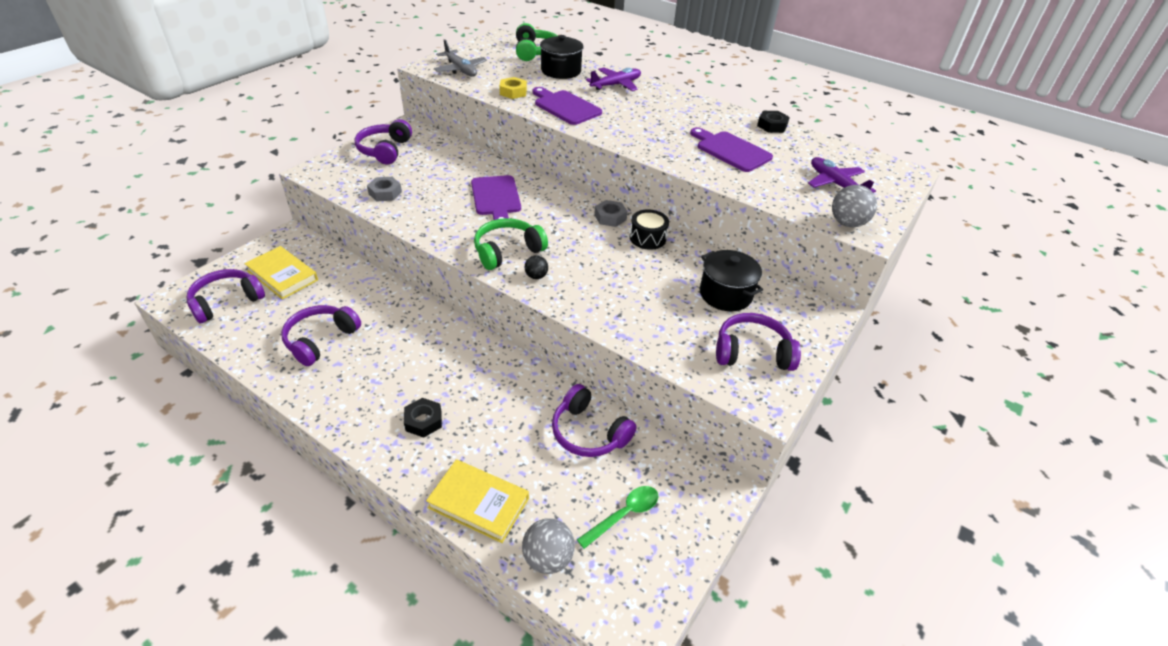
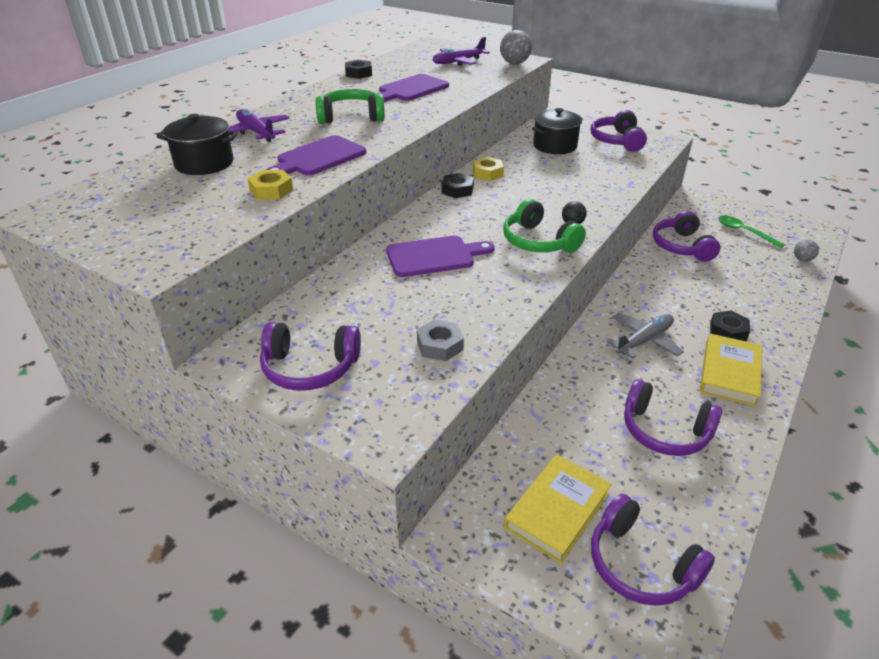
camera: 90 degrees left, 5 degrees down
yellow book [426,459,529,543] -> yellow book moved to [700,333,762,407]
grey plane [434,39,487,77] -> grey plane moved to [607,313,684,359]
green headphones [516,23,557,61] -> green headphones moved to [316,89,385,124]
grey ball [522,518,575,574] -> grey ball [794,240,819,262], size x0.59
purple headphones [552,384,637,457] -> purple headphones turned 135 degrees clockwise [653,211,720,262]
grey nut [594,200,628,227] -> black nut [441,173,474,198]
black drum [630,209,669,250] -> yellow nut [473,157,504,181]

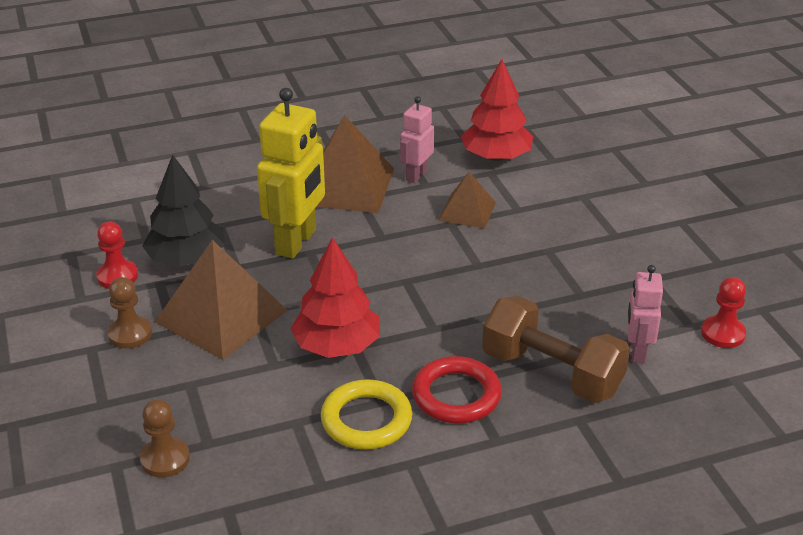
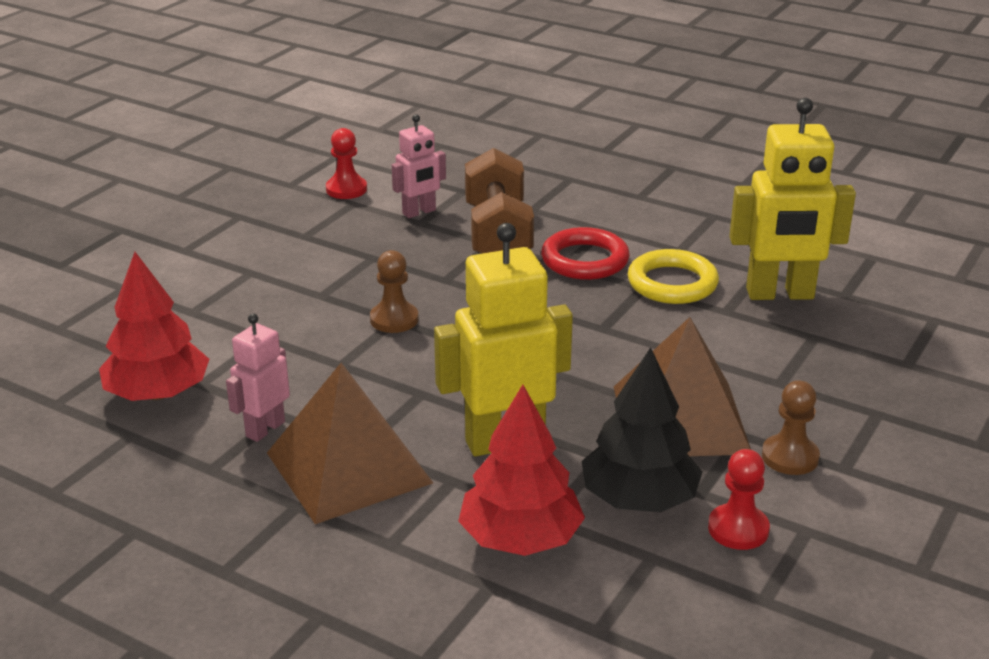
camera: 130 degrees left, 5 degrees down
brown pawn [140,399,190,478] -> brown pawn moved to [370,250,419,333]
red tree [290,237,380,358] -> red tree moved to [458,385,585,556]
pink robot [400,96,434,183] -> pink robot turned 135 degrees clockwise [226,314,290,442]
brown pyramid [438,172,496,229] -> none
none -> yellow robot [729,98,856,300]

--

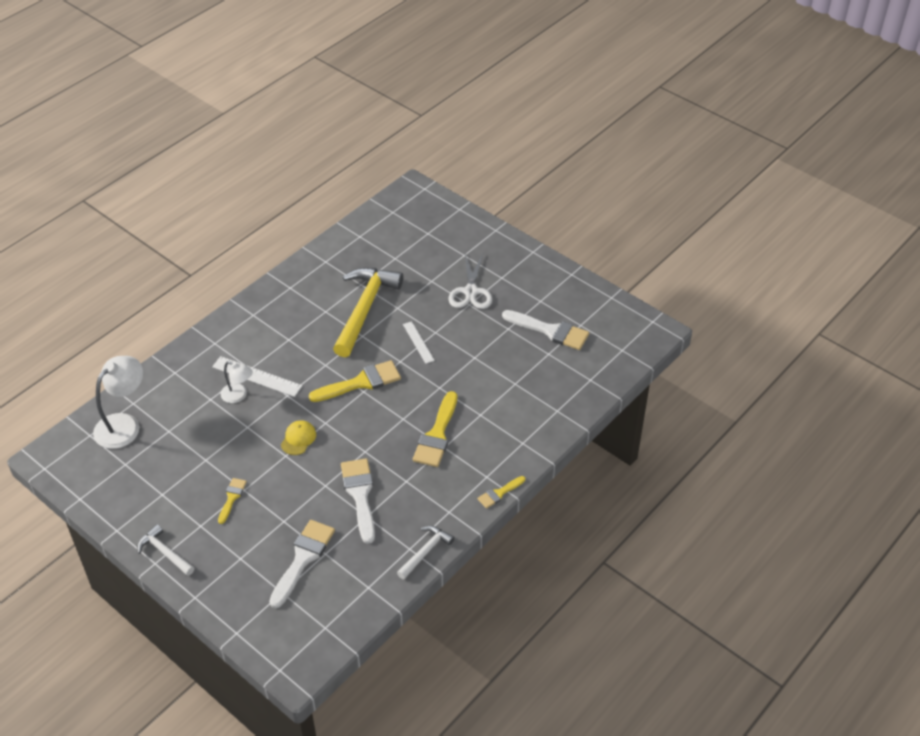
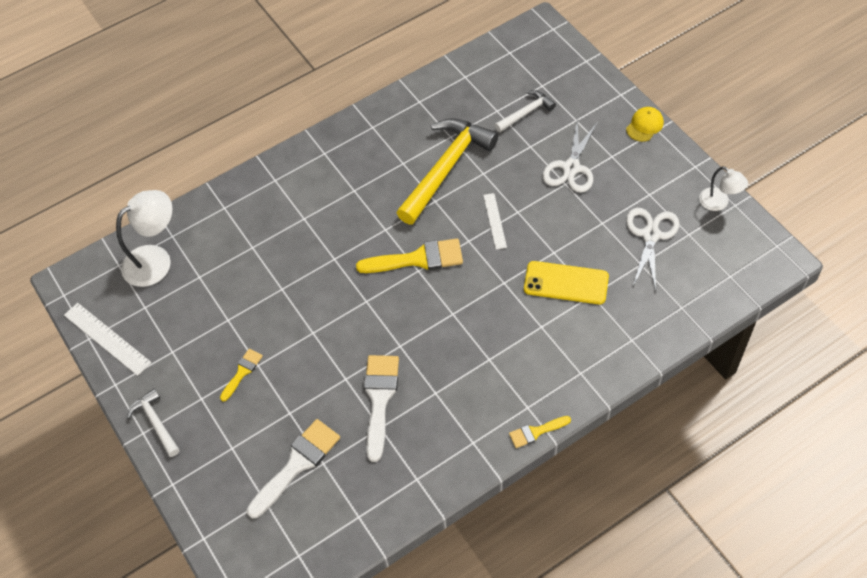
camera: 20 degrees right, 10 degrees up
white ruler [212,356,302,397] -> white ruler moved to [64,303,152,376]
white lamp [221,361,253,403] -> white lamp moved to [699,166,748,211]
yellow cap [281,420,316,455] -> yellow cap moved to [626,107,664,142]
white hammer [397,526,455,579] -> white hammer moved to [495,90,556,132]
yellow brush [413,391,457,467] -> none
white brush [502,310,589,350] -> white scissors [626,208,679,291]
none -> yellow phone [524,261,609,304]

Assigned task>
Number of lines with the string "grey" in them: give it by itself, based on the listing above.

Reply to the task>
3